Task: Output each line exactly as written, from the first line of the records to the line bearing "(569, 261) = (612, 235): black", inclusive, while leaving every picture out.

Exercise material:
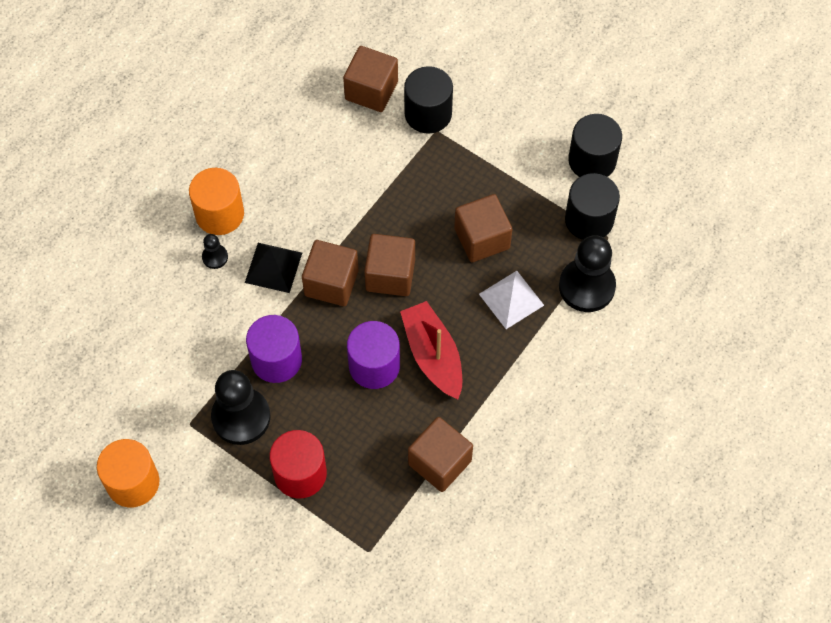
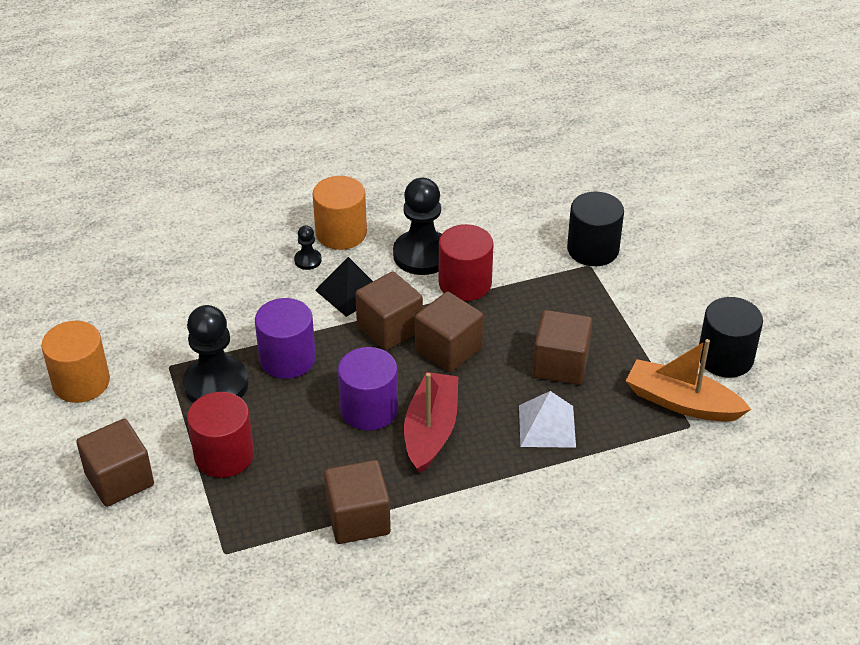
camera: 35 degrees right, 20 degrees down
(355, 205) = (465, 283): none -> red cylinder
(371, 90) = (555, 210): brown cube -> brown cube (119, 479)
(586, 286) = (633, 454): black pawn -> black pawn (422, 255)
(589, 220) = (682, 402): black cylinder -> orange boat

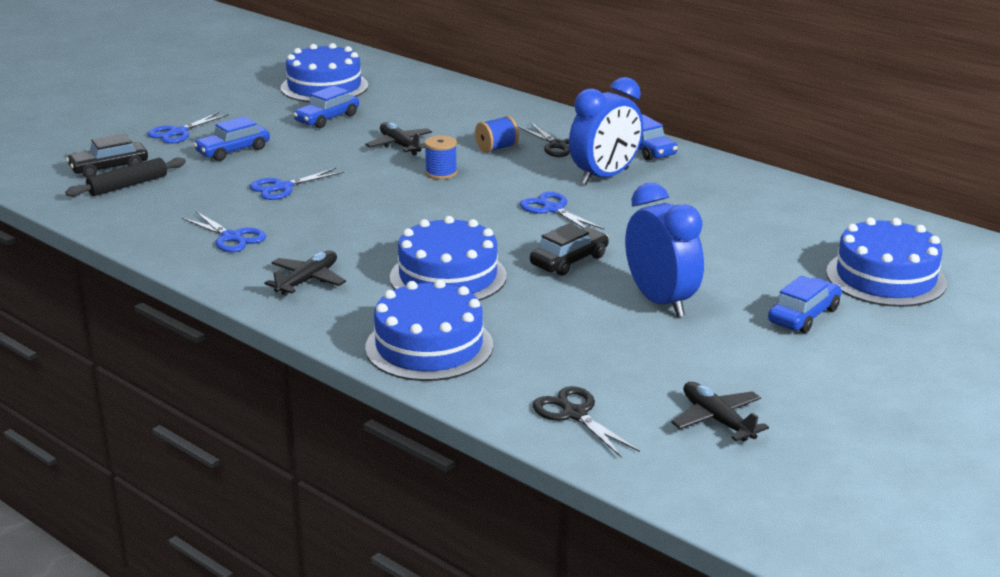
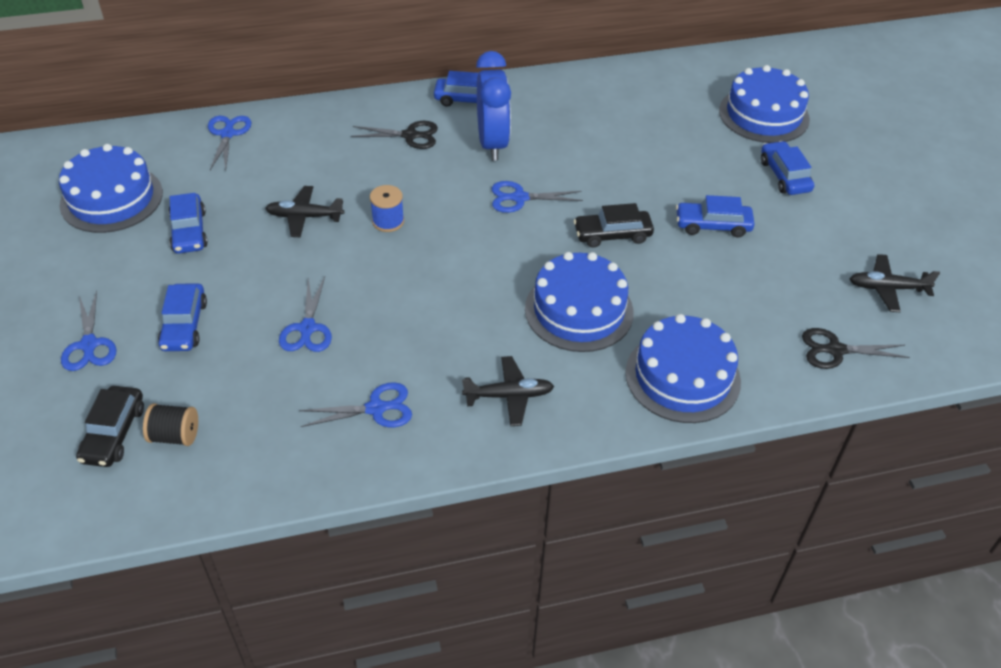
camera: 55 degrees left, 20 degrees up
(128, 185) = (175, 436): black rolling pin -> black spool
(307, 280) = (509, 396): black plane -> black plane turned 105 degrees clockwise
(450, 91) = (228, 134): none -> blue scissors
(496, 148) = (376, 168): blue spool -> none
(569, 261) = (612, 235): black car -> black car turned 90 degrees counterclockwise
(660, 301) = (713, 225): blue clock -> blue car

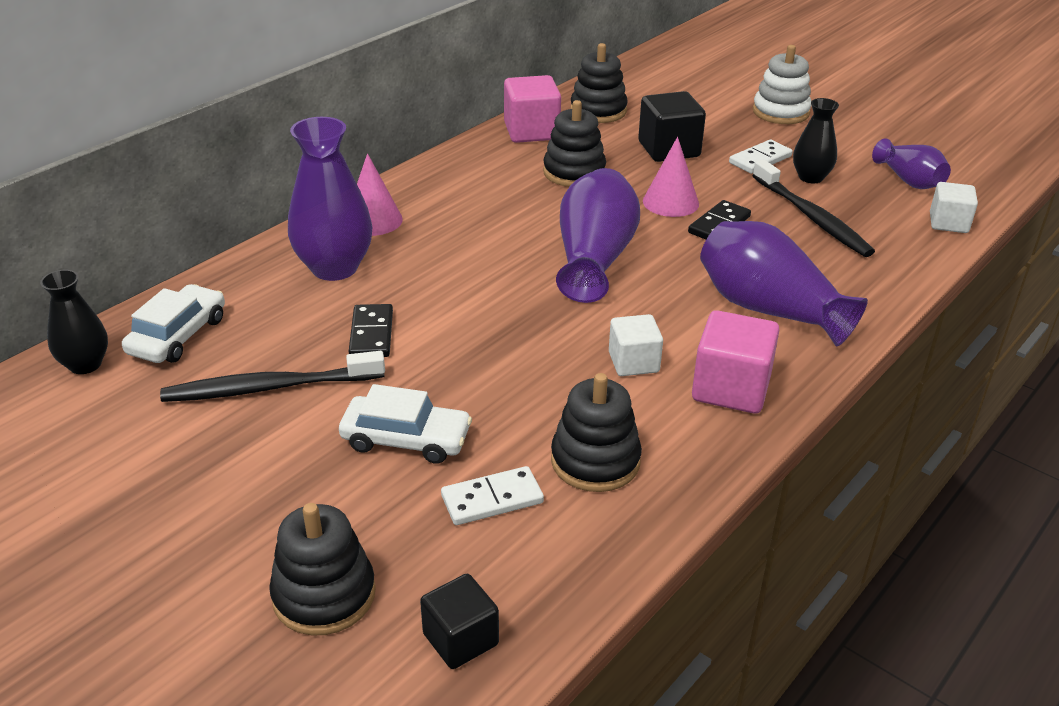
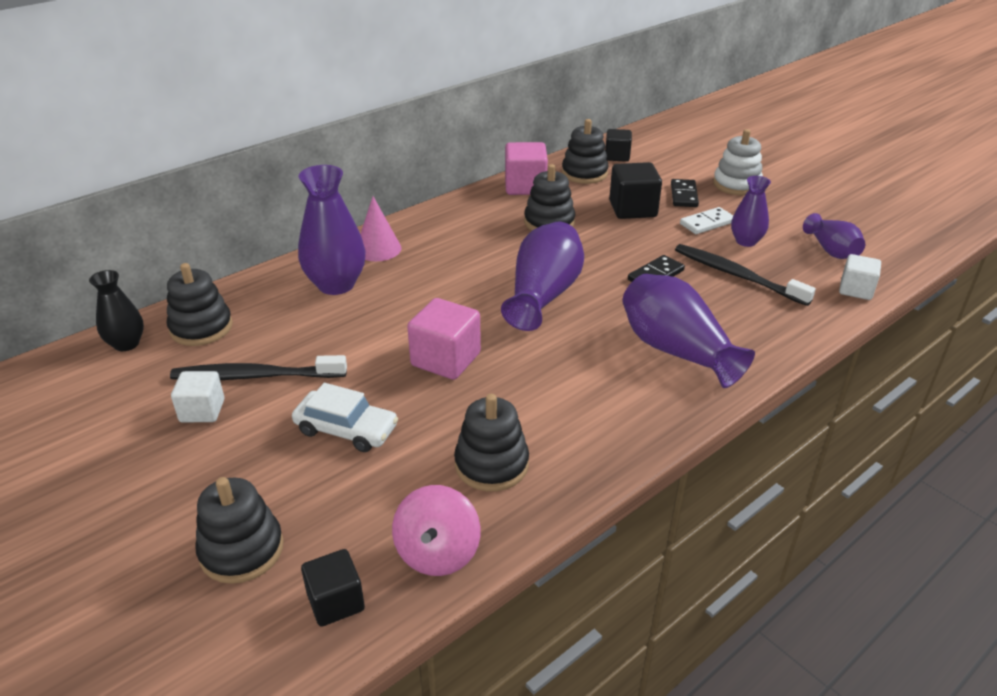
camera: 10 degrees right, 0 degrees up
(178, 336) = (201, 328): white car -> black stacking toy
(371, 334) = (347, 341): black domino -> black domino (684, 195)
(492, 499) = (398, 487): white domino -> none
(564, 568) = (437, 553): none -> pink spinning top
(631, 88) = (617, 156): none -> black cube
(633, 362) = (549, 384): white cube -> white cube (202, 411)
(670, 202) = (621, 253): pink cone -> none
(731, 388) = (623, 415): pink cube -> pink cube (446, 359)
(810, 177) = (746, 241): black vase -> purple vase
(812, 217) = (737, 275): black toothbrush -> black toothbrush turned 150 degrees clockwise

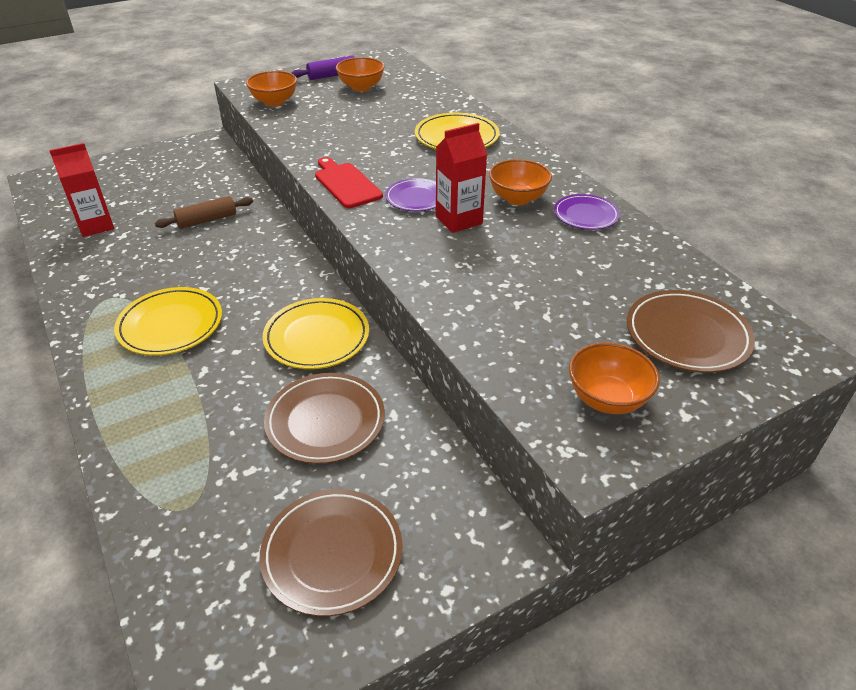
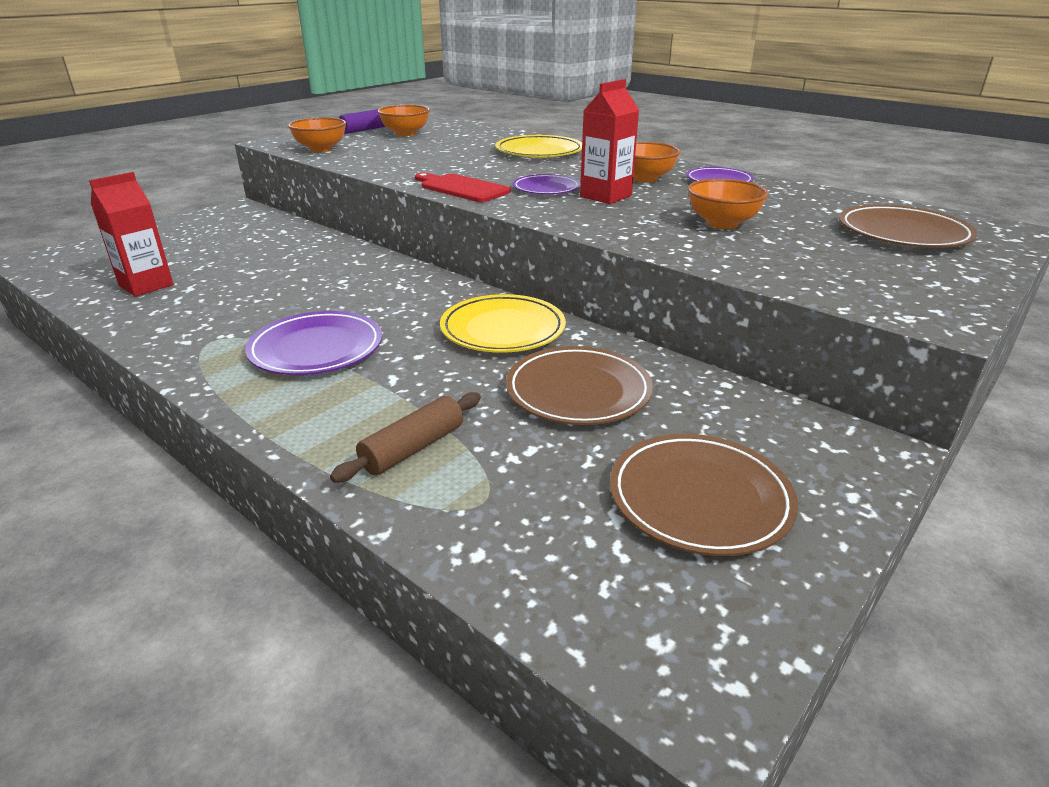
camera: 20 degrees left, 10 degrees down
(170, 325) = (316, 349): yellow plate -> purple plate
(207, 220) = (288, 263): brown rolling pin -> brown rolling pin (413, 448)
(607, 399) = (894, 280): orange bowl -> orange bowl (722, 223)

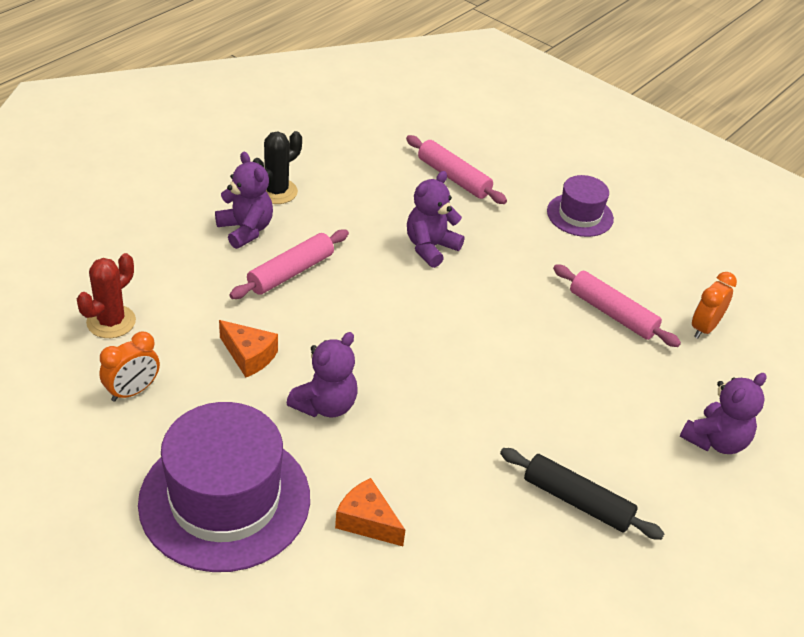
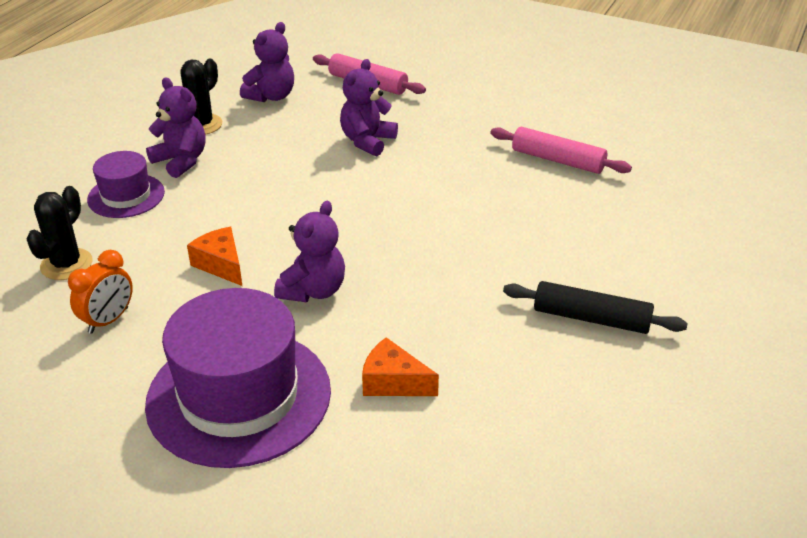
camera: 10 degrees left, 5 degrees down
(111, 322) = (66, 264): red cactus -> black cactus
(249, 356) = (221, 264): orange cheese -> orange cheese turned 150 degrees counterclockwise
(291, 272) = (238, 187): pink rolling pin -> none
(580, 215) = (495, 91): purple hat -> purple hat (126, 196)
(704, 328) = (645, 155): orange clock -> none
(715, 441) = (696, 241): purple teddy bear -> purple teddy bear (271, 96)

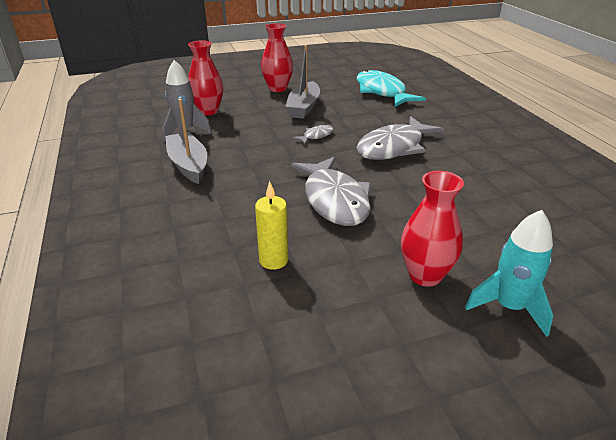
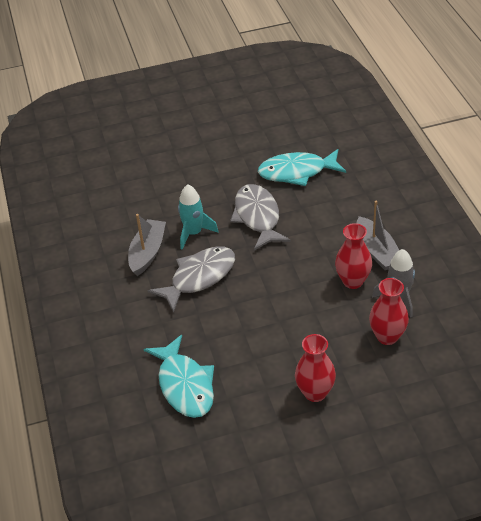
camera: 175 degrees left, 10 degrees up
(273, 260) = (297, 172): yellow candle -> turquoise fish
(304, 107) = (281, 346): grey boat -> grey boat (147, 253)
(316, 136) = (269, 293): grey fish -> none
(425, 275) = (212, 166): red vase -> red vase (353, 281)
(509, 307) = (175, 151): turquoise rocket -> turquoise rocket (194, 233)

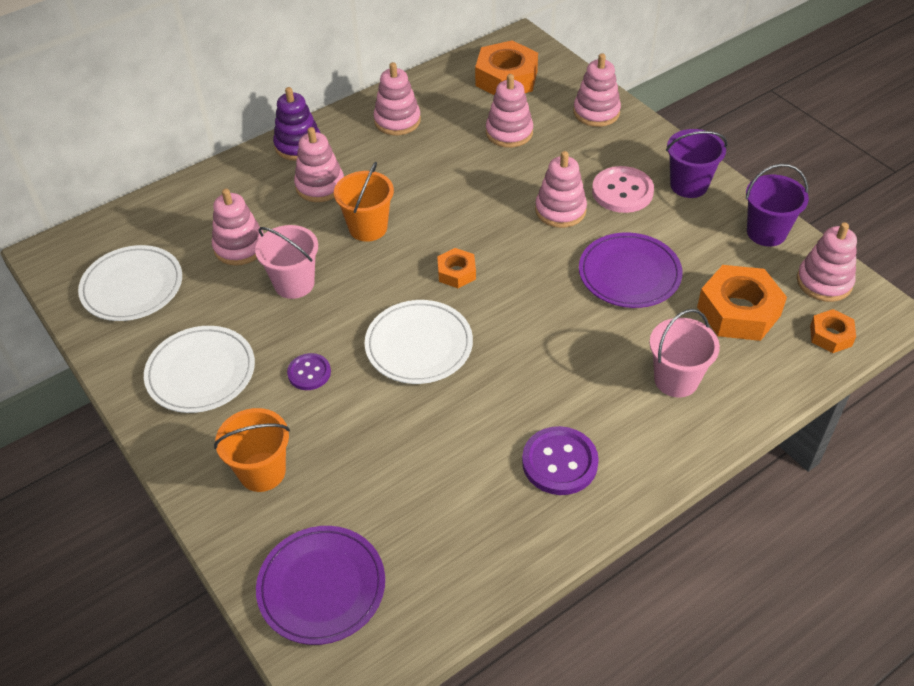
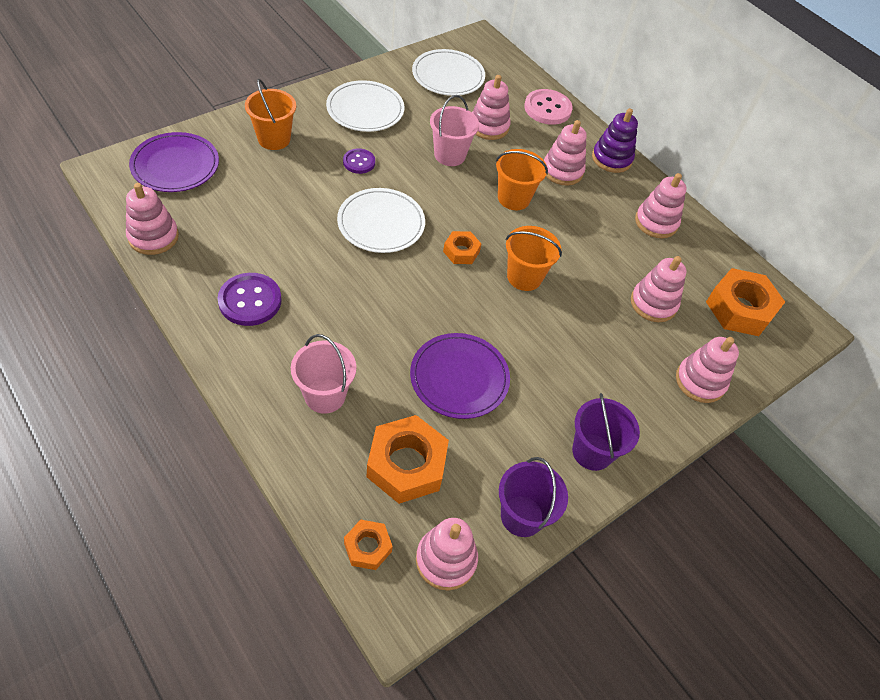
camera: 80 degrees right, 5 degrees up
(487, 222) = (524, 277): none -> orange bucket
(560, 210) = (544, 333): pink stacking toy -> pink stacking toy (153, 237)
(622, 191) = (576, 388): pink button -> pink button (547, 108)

Answer to this exercise:
camera: 35 degrees right, 20 degrees down
(355, 205) = (465, 283): none -> red cylinder
(371, 90) = (555, 210): brown cube -> brown cube (119, 479)
(586, 286) = (633, 454): black pawn -> black pawn (422, 255)
(589, 220) = (682, 402): black cylinder -> orange boat

camera: 55 degrees left, 20 degrees up
(128, 185) = (175, 436): black rolling pin -> black spool
(307, 280) = (509, 396): black plane -> black plane turned 105 degrees clockwise
(450, 91) = (228, 134): none -> blue scissors
(496, 148) = (376, 168): blue spool -> none
(569, 261) = (612, 235): black car -> black car turned 90 degrees counterclockwise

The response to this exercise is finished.